:: Input records ::

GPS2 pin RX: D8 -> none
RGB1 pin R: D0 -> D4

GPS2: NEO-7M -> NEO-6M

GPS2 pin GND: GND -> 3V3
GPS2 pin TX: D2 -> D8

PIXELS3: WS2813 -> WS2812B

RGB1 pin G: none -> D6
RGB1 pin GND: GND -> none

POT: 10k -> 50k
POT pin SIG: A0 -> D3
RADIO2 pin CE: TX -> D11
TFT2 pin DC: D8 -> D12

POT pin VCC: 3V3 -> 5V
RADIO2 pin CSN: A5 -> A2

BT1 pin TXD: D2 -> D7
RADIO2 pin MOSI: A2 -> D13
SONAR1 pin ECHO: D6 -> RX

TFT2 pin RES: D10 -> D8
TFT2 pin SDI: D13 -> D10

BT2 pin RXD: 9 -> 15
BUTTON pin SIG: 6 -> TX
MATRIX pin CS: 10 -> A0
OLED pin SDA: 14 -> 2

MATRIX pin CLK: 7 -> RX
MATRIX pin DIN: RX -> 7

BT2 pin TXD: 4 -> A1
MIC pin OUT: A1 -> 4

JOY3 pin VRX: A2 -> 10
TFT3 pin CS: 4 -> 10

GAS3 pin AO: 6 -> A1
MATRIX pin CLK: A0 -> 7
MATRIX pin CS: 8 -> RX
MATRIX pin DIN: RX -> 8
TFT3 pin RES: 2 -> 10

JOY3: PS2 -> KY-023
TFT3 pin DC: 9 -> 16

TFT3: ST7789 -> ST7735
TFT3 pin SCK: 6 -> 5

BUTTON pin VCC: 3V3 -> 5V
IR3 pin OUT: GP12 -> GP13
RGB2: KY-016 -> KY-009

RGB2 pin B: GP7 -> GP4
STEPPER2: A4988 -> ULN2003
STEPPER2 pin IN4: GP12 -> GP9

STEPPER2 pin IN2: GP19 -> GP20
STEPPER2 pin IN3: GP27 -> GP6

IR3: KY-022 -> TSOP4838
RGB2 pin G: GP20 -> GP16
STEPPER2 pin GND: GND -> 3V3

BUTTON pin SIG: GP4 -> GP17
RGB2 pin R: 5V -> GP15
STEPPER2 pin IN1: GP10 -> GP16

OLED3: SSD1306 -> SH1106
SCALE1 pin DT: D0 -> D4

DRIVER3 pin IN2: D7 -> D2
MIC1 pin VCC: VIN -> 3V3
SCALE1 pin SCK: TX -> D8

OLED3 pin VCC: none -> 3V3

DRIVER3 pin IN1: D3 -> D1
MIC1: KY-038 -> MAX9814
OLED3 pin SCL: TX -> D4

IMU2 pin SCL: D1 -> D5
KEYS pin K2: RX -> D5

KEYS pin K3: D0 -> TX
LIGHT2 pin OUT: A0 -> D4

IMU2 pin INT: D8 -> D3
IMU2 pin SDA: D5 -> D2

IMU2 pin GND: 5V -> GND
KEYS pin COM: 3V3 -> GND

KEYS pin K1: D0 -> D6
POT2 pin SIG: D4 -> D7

:::

▶ _Task goal_:
Write out an exact transcription of the line with "IMU2 pin SDA: D5 -> D2" and of each line after it; stop at the end of the records.

▶ _Solution for this exercise_:
IMU2 pin SDA: D5 -> D2

IMU2 pin GND: 5V -> GND
KEYS pin COM: 3V3 -> GND

KEYS pin K1: D0 -> D6
POT2 pin SIG: D4 -> D7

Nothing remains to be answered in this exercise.